======== RECORDS FOR THE EXERCISE

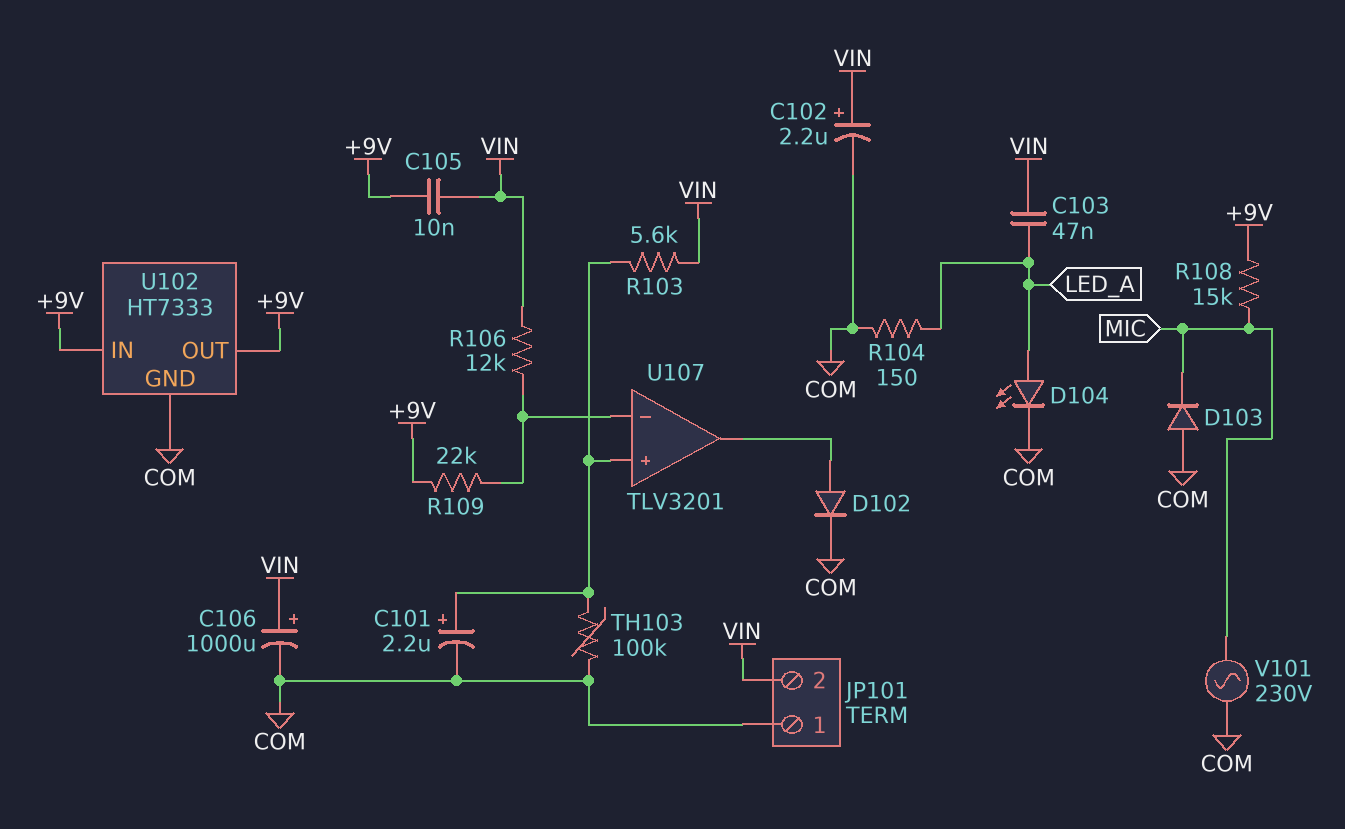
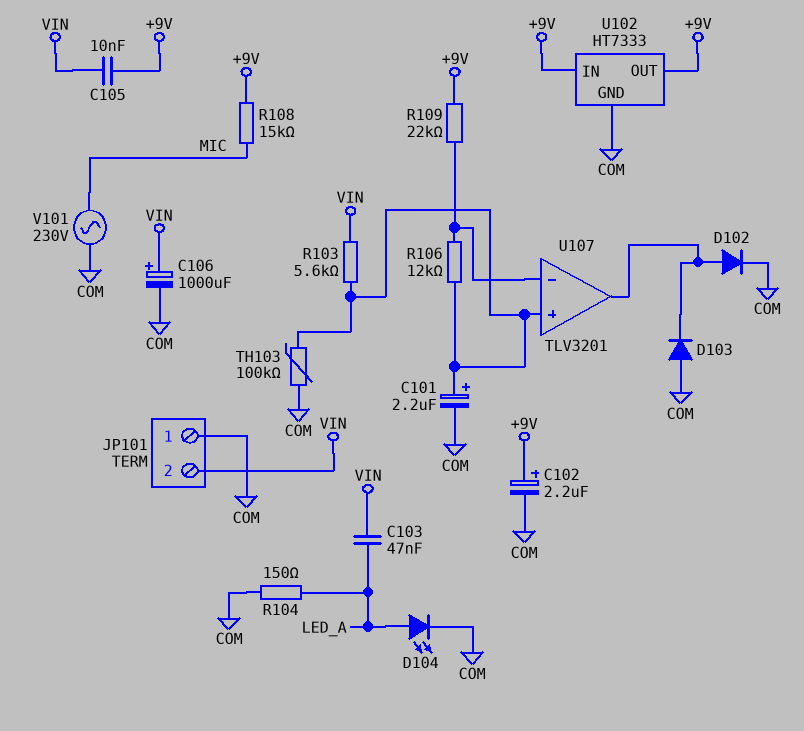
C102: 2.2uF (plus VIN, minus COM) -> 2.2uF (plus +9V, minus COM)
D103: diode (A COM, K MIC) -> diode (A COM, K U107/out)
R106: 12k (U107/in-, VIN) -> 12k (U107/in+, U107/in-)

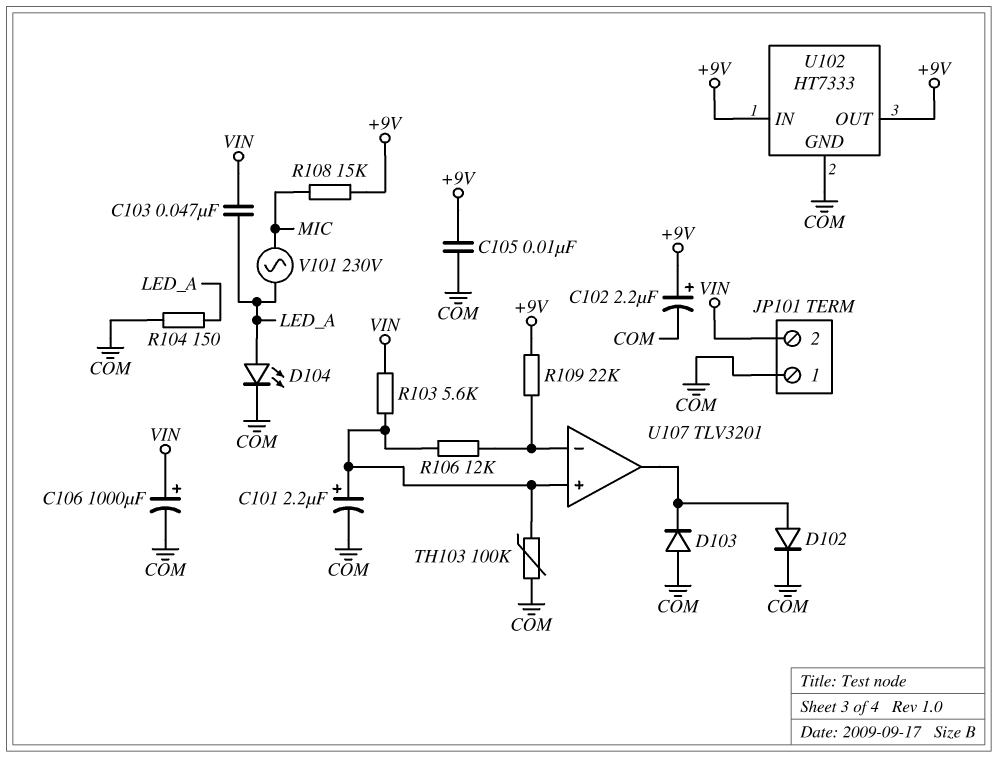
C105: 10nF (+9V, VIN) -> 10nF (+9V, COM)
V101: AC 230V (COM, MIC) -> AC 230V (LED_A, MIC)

================

Would you return the data above exactly as written, minus the images?

• [RESULT FOR THIS TASK]
C102: 2.2uF (plus VIN, minus COM) -> 2.2uF (plus +9V, minus COM)
D103: diode (A COM, K MIC) -> diode (A COM, K U107/out)
R106: 12k (U107/in-, VIN) -> 12k (U107/in+, U107/in-)

C105: 10nF (+9V, VIN) -> 10nF (+9V, COM)
V101: AC 230V (COM, MIC) -> AC 230V (LED_A, MIC)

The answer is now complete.